**What you are asked to do:**
Reproduce the entries that follow exactly. No picture should appear in the result.

▼

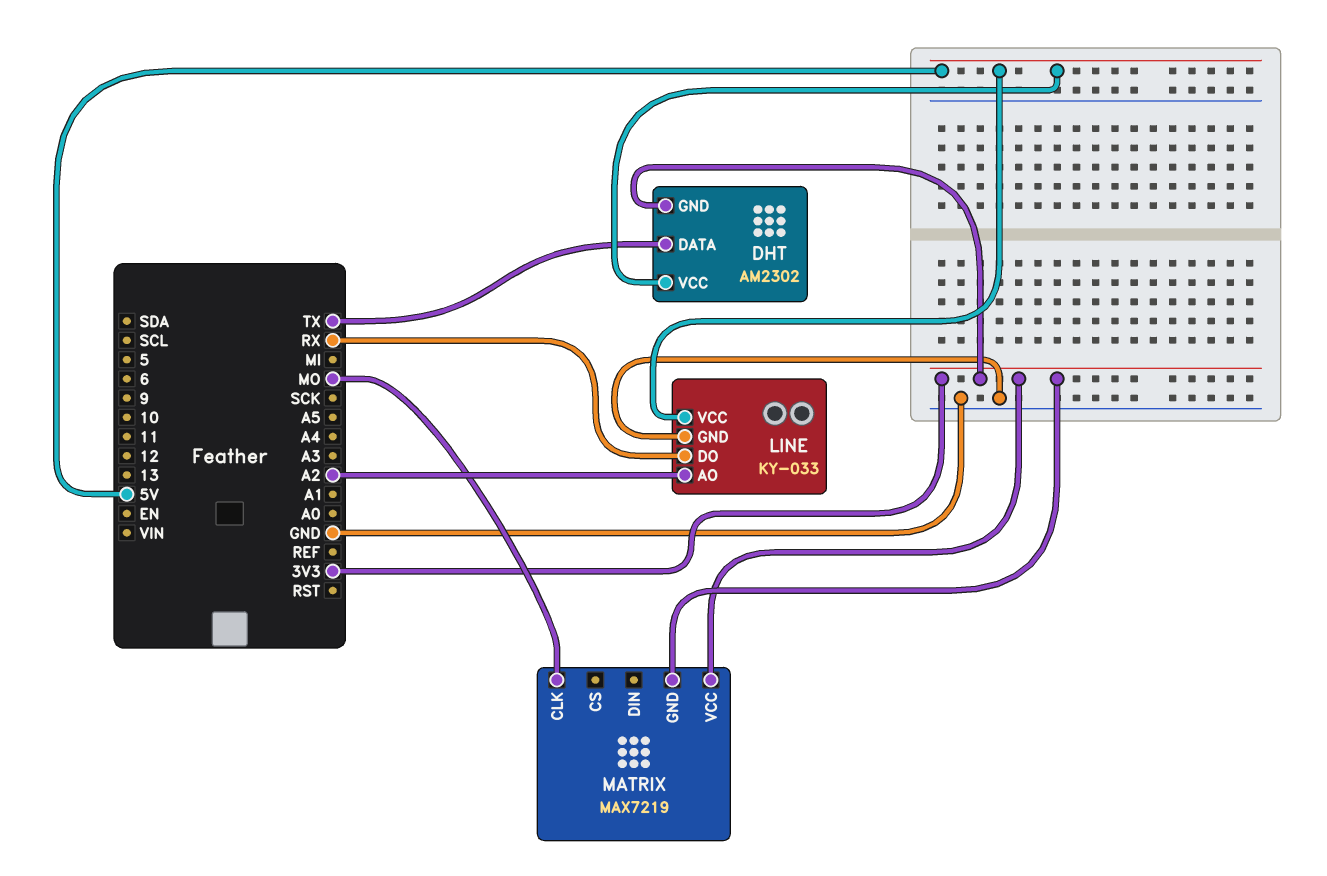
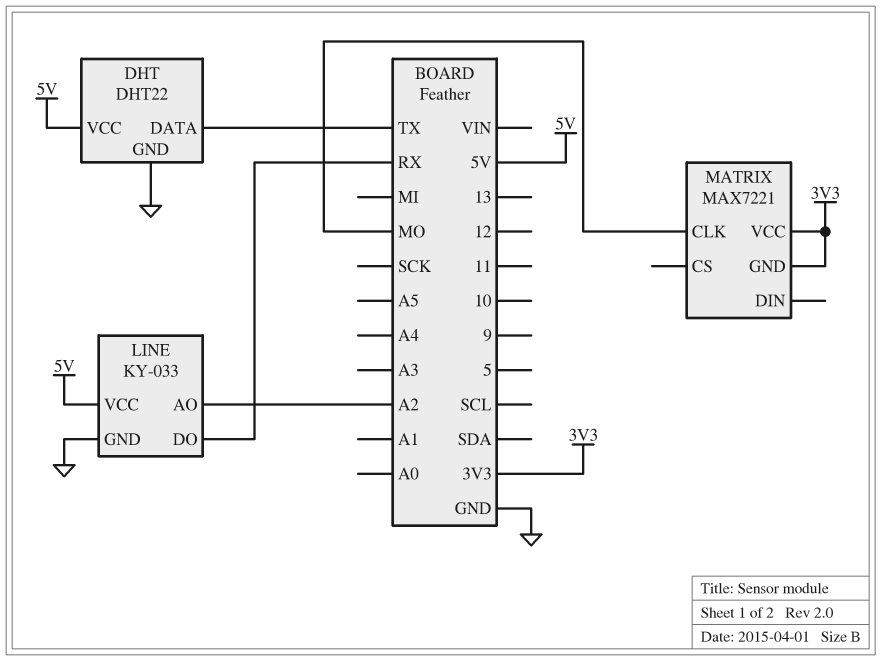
DHT: AM2302 -> DHT22
DHT pin GND: 3V3 -> GND
MATRIX: MAX7219 -> MAX7221

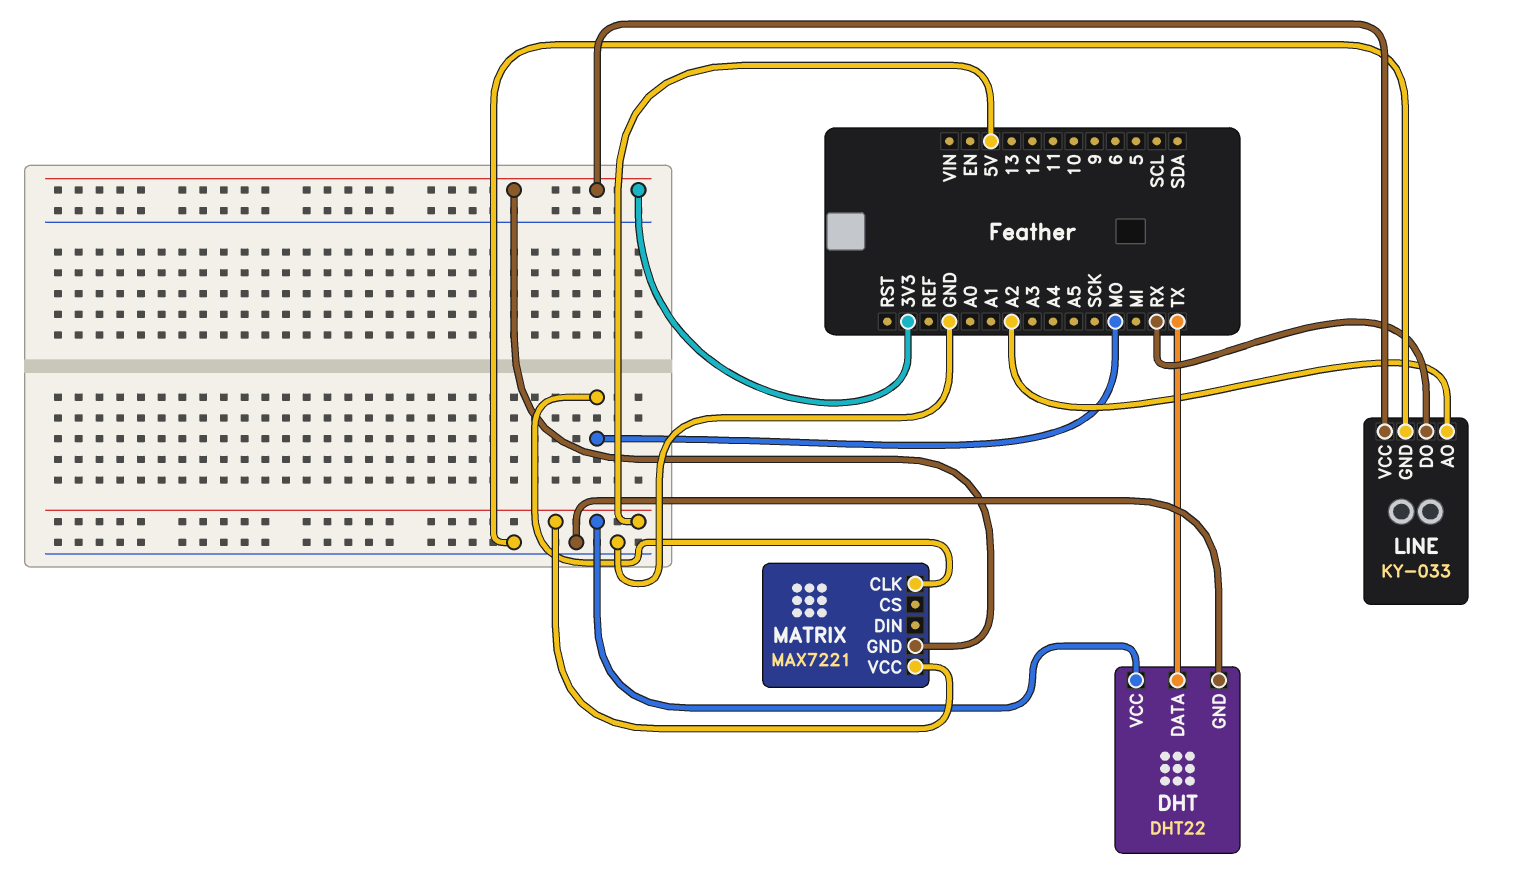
LINE pin VCC: 5V -> 3V3
MATRIX pin VCC: 3V3 -> 5V

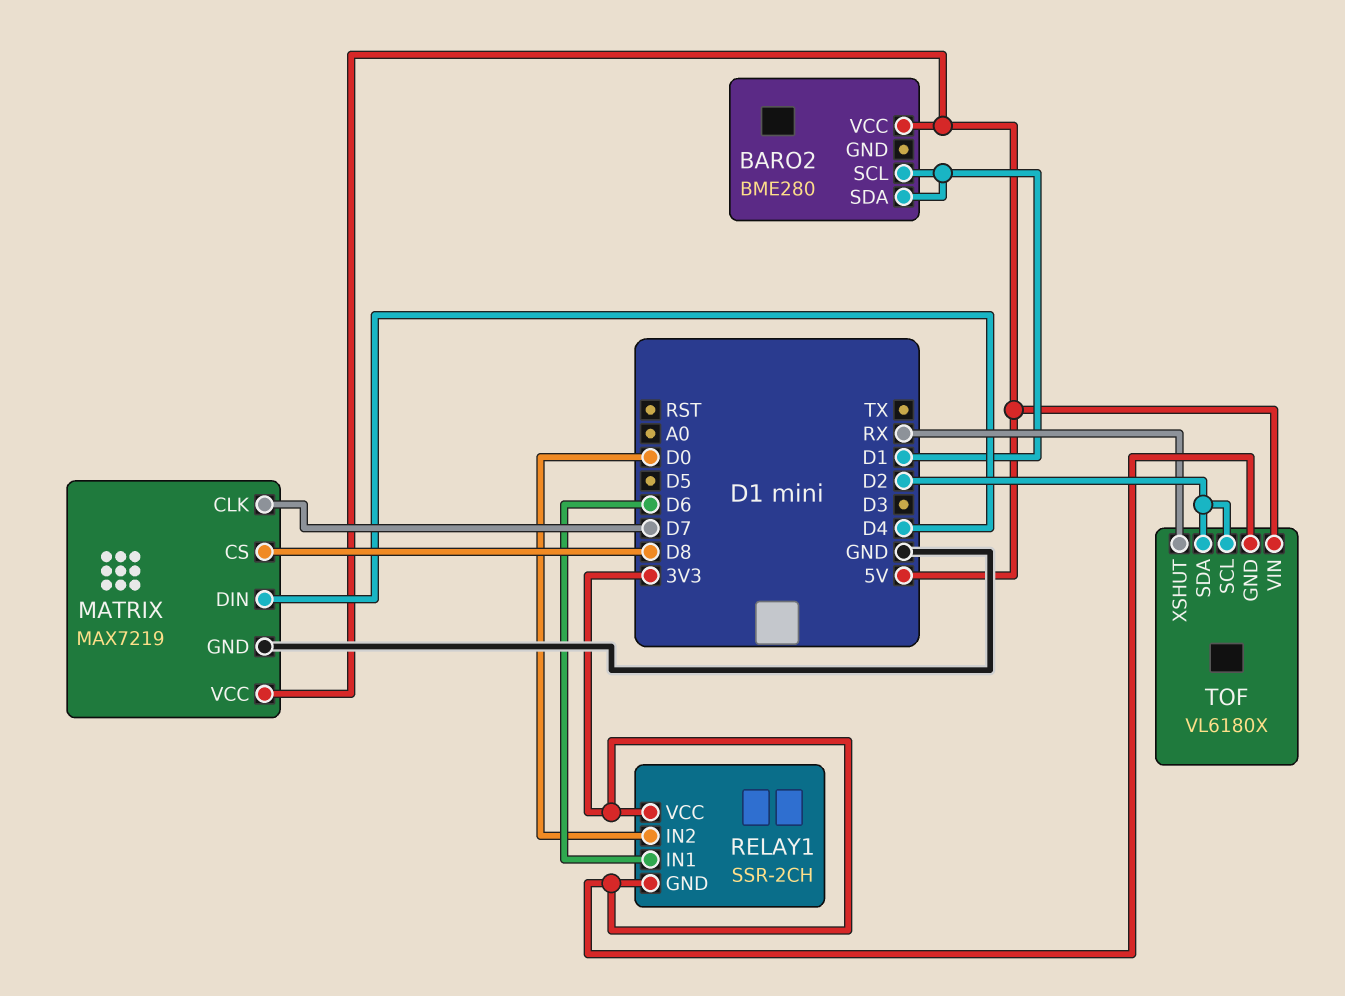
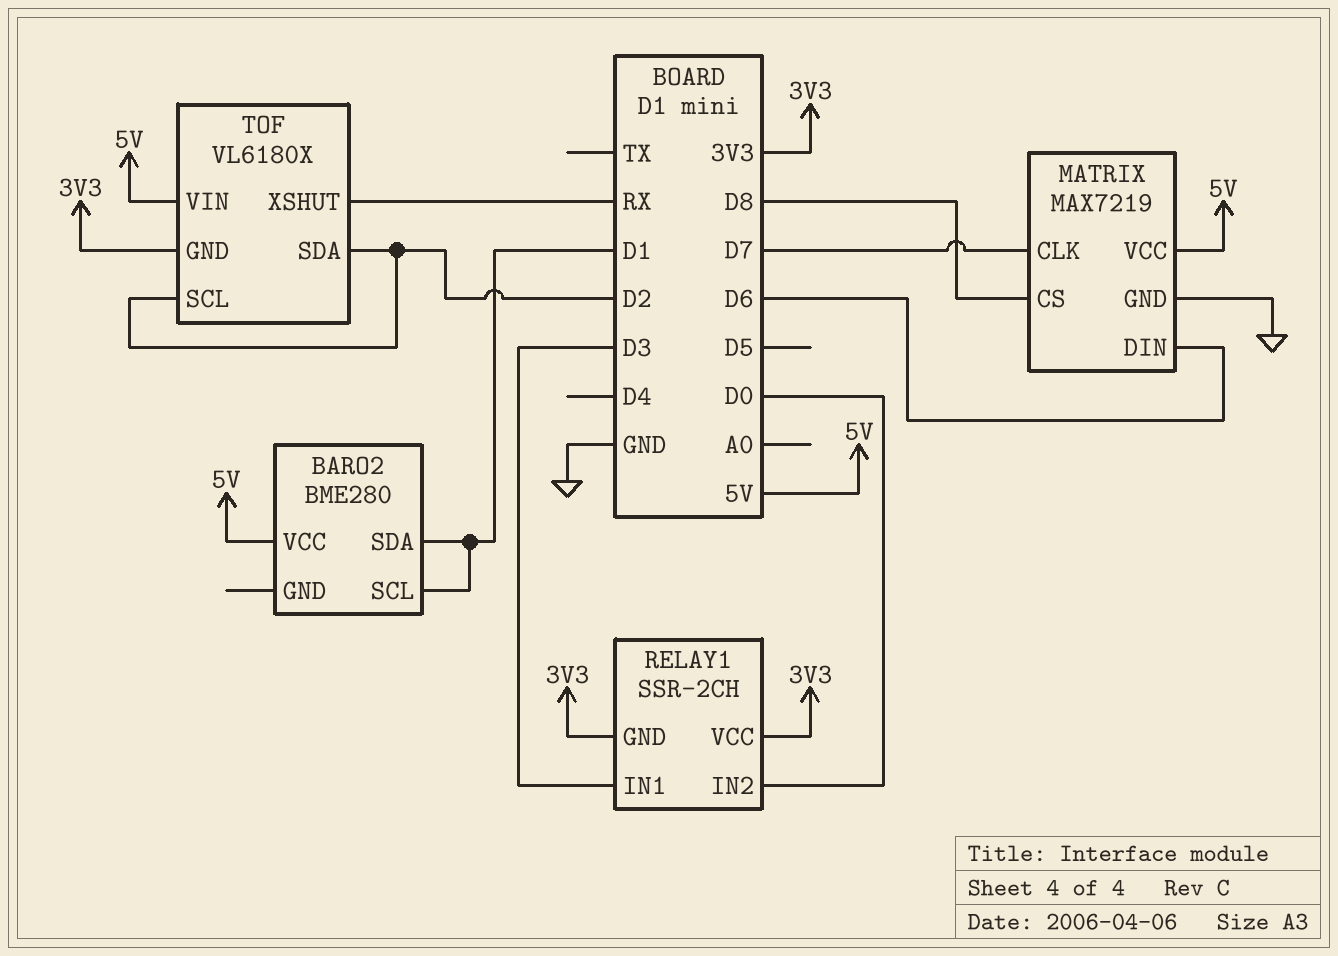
MATRIX pin DIN: D4 -> D6
RELAY1 pin IN1: D6 -> D3

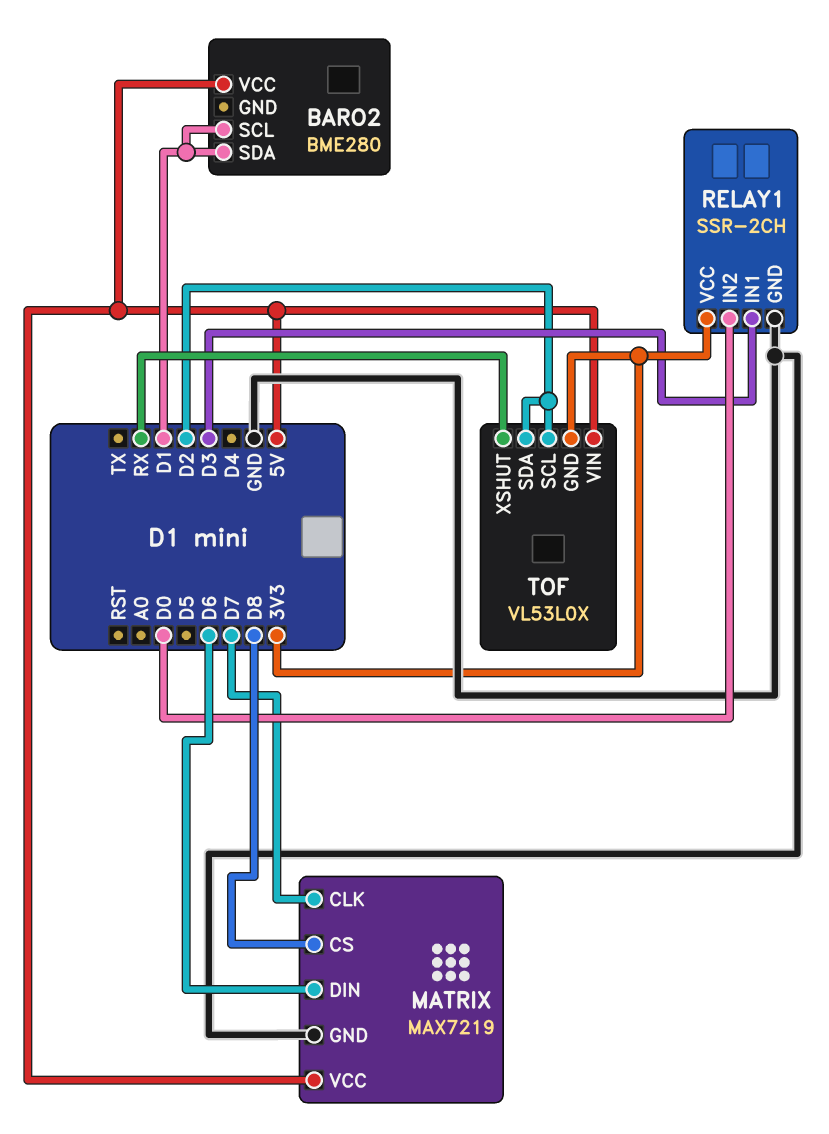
RELAY1 pin GND: 3V3 -> GND
TOF: VL6180X -> VL53L0X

▲

**Output of the task:**
DHT: AM2302 -> DHT22
DHT pin GND: 3V3 -> GND
MATRIX: MAX7219 -> MAX7221

LINE pin VCC: 5V -> 3V3
MATRIX pin VCC: 3V3 -> 5V

MATRIX pin DIN: D4 -> D6
RELAY1 pin IN1: D6 -> D3

RELAY1 pin GND: 3V3 -> GND
TOF: VL6180X -> VL53L0X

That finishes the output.